Records to use |
>>

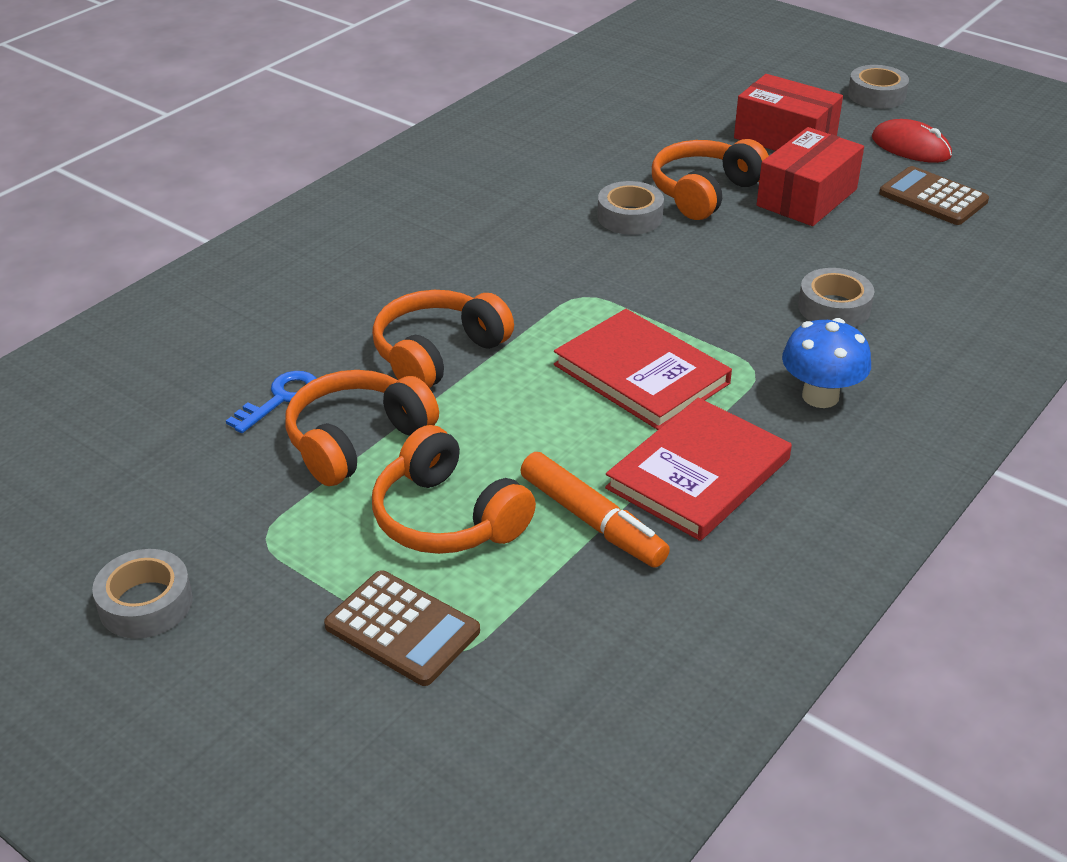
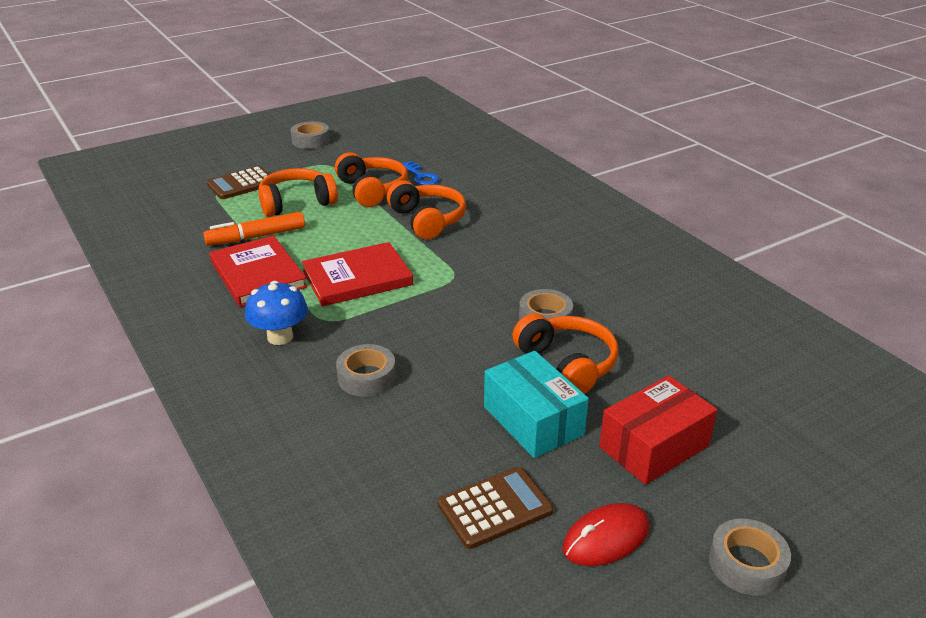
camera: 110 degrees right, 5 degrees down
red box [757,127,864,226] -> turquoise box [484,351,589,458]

<<
>>

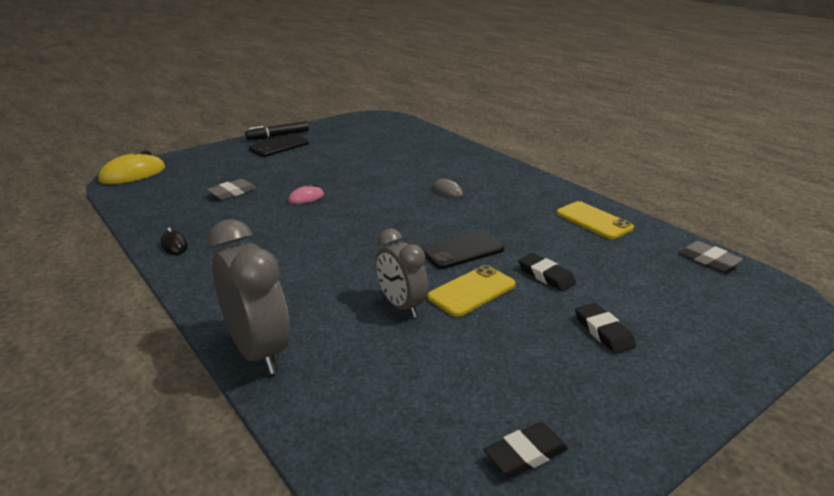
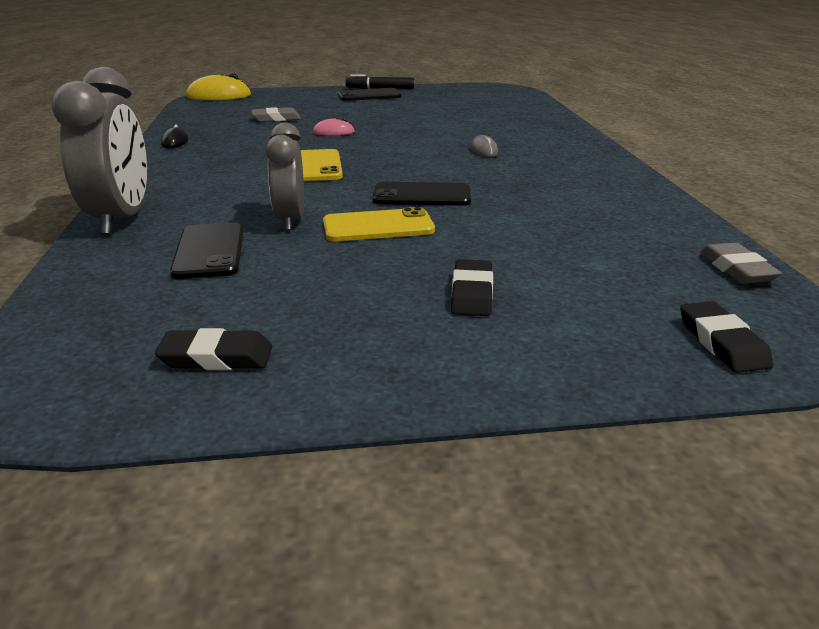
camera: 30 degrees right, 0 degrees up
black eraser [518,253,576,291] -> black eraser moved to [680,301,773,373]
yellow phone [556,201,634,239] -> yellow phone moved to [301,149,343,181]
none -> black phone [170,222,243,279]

<<

Task statement | Search the listing for the word "phone", and copy every line in which it is found.

Result of this task |
yellow phone [556,201,634,239] -> yellow phone moved to [301,149,343,181]
none -> black phone [170,222,243,279]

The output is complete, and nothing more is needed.